** start of Dataset content **
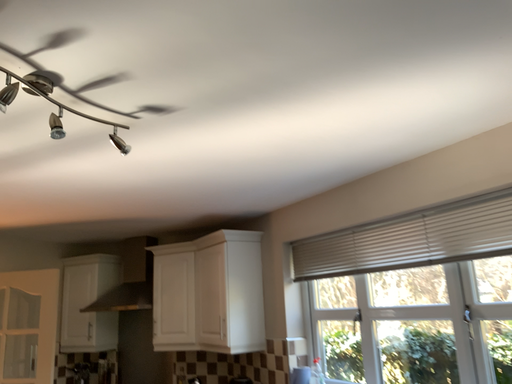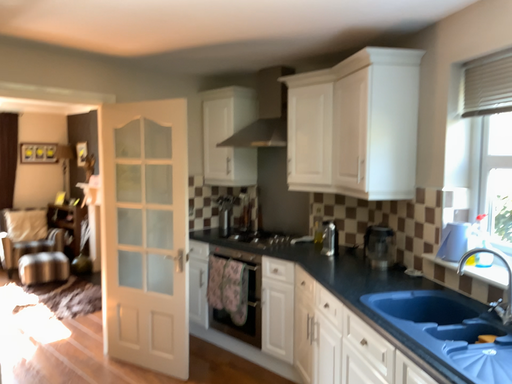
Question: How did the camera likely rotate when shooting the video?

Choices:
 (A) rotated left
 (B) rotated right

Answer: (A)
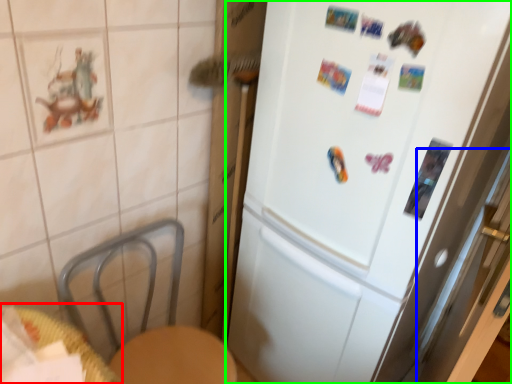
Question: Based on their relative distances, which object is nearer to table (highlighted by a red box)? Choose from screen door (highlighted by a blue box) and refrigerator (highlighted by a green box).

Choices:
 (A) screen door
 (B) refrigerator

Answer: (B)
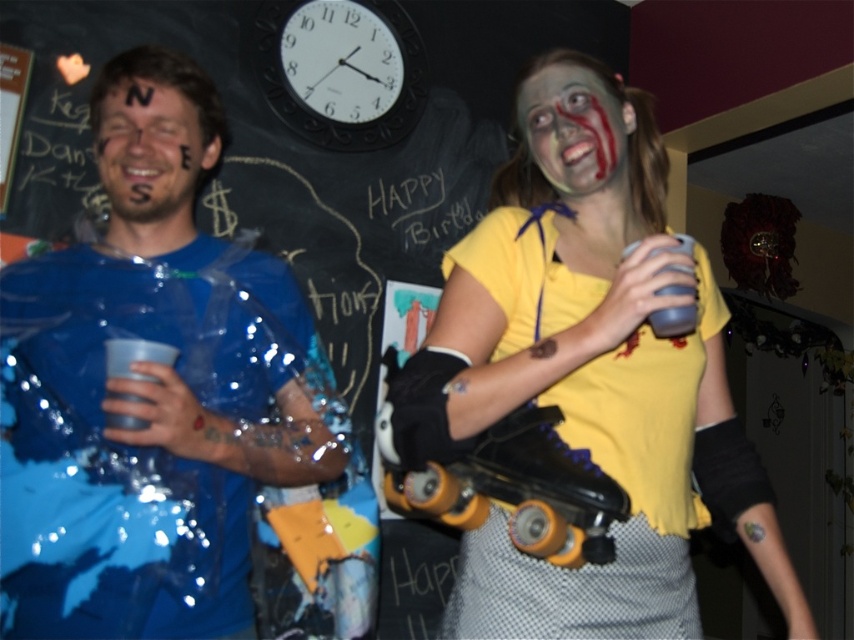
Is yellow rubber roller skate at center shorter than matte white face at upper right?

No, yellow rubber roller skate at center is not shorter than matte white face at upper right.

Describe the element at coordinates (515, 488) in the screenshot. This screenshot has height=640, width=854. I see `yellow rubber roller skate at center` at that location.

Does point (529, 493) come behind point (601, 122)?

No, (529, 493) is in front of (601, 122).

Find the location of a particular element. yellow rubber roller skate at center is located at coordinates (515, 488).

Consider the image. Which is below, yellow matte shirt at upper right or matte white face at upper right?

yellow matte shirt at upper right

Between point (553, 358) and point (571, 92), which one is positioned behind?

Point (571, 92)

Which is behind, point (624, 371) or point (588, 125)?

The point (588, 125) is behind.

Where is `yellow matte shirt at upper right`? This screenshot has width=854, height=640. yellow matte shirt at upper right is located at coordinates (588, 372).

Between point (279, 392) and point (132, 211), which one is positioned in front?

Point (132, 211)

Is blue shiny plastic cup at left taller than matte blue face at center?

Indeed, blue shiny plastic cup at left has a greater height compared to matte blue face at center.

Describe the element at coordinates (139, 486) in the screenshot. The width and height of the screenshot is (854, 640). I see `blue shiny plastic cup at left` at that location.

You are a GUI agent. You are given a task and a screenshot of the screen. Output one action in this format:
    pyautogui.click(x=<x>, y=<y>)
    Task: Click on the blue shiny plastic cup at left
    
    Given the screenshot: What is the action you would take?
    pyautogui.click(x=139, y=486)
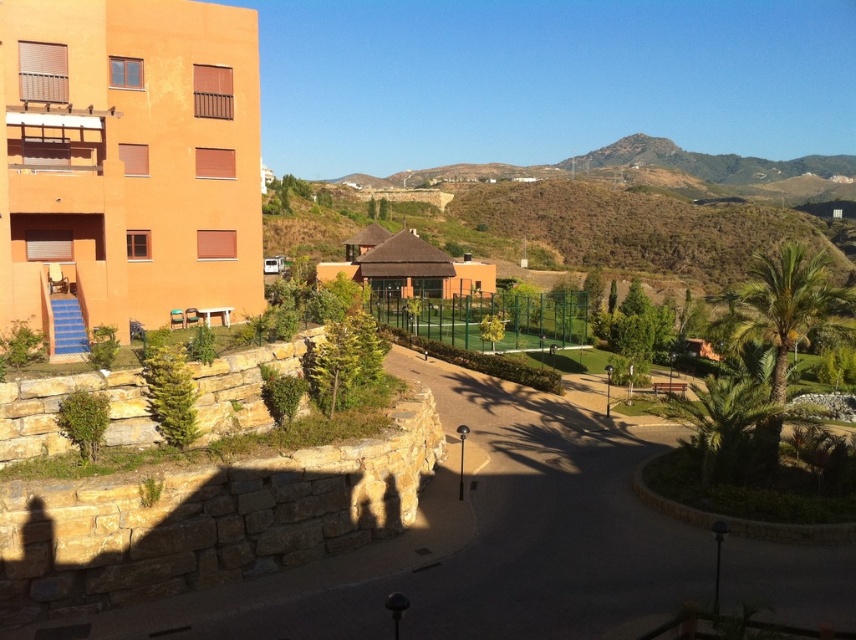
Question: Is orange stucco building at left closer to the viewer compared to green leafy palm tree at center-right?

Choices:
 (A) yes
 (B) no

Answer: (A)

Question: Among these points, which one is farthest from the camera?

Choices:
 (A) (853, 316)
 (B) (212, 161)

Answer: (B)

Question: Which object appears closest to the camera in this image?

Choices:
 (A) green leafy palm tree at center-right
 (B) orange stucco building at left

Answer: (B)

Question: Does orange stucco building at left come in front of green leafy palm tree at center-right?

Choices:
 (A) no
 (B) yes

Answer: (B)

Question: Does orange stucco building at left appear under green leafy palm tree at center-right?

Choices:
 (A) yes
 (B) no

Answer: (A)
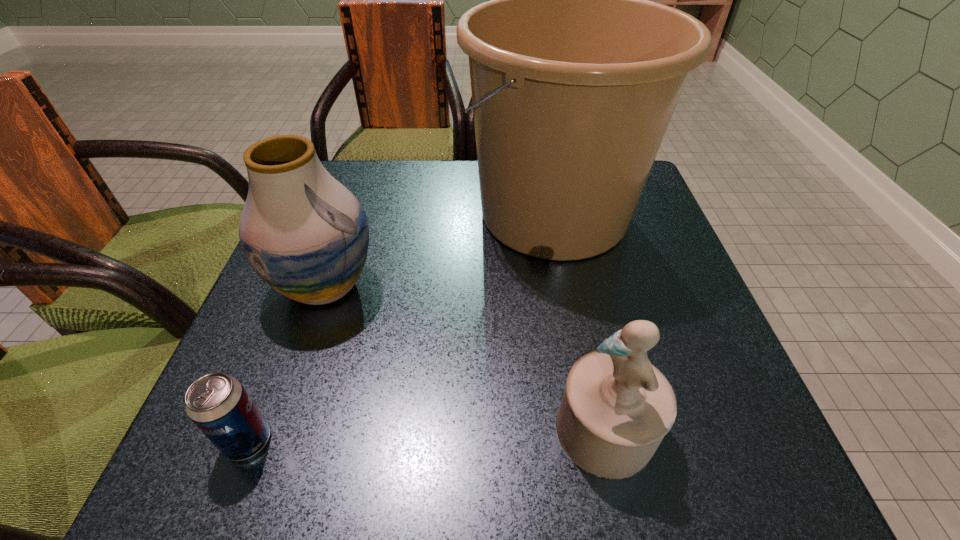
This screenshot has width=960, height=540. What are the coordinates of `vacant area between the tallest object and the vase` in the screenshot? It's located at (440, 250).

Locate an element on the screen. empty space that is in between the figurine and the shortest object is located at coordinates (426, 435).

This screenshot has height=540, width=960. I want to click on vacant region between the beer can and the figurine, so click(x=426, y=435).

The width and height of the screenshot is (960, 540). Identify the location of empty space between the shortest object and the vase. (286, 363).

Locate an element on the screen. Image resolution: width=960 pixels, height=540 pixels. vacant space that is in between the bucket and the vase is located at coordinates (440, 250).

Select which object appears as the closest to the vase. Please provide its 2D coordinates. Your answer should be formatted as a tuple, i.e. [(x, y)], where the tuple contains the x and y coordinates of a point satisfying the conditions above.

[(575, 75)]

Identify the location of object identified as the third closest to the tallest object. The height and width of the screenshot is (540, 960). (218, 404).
** end of Dataset content **
● **Problem statement**:
Rewrite all of the rows above, switching every "vase" to "pot" and keeping everything else the same. Leave the pictures out.

● **Answer to this problem**:
Question: How did the camera likely rotate when shooting the video?

Choices:
 (A) rotated left
 (B) rotated right

Answer: (A)
Question: Based on their relative distances, which object is nearer to table (highlighted by a red box)? Choose from screen door (highlighted by a blue box) and refrigerator (highlighted by a green box).

Choices:
 (A) screen door
 (B) refrigerator

Answer: (B)
Is yellow rubber roller skate at center shorter than matte white face at upper right?

No, yellow rubber roller skate at center is not shorter than matte white face at upper right.

Describe the element at coordinates (515, 488) in the screenshot. This screenshot has height=640, width=854. I see `yellow rubber roller skate at center` at that location.

Does point (529, 493) come behind point (601, 122)?

No, (529, 493) is in front of (601, 122).

Find the location of a particular element. yellow rubber roller skate at center is located at coordinates (515, 488).

Consider the image. Which is below, yellow matte shirt at upper right or matte white face at upper right?

yellow matte shirt at upper right

Between point (553, 358) and point (571, 92), which one is positioned behind?

Point (571, 92)

Which is behind, point (624, 371) or point (588, 125)?

The point (588, 125) is behind.

Where is `yellow matte shirt at upper right`? This screenshot has width=854, height=640. yellow matte shirt at upper right is located at coordinates (588, 372).

Between point (279, 392) and point (132, 211), which one is positioned in front?

Point (132, 211)

Is blue shiny plastic cup at left taller than matte blue face at center?

Indeed, blue shiny plastic cup at left has a greater height compared to matte blue face at center.

Describe the element at coordinates (139, 486) in the screenshot. The width and height of the screenshot is (854, 640). I see `blue shiny plastic cup at left` at that location.

You are a GUI agent. You are given a task and a screenshot of the screen. Output one action in this format:
    pyautogui.click(x=<x>, y=<y>)
    Task: Click on the blue shiny plastic cup at left
    
    Given the screenshot: What is the action you would take?
    pyautogui.click(x=139, y=486)
Question: Is orange stucco building at left closer to the viewer compared to green leafy palm tree at center-right?

Choices:
 (A) yes
 (B) no

Answer: (A)

Question: Among these points, which one is farthest from the camera?

Choices:
 (A) (853, 316)
 (B) (212, 161)

Answer: (B)

Question: Which object appears closest to the camera in this image?

Choices:
 (A) green leafy palm tree at center-right
 (B) orange stucco building at left

Answer: (B)

Question: Does orange stucco building at left come in front of green leafy palm tree at center-right?

Choices:
 (A) no
 (B) yes

Answer: (B)

Question: Does orange stucco building at left appear under green leafy palm tree at center-right?

Choices:
 (A) yes
 (B) no

Answer: (A)
This screenshot has width=960, height=540. What are the coordinates of `vacant area between the tallest object and the pot` in the screenshot? It's located at (440, 250).

Locate an element on the screen. empty space that is in between the figurine and the shortest object is located at coordinates (426, 435).

This screenshot has height=540, width=960. I want to click on vacant region between the beer can and the figurine, so click(x=426, y=435).

The width and height of the screenshot is (960, 540). Identify the location of empty space between the shortest object and the pot. (286, 363).

Locate an element on the screen. Image resolution: width=960 pixels, height=540 pixels. vacant space that is in between the bucket and the pot is located at coordinates (440, 250).

Select which object appears as the closest to the pot. Please provide its 2D coordinates. Your answer should be formatted as a tuple, i.e. [(x, y)], where the tuple contains the x and y coordinates of a point satisfying the conditions above.

[(575, 75)]

Identify the location of object identified as the third closest to the tallest object. The height and width of the screenshot is (540, 960). (218, 404).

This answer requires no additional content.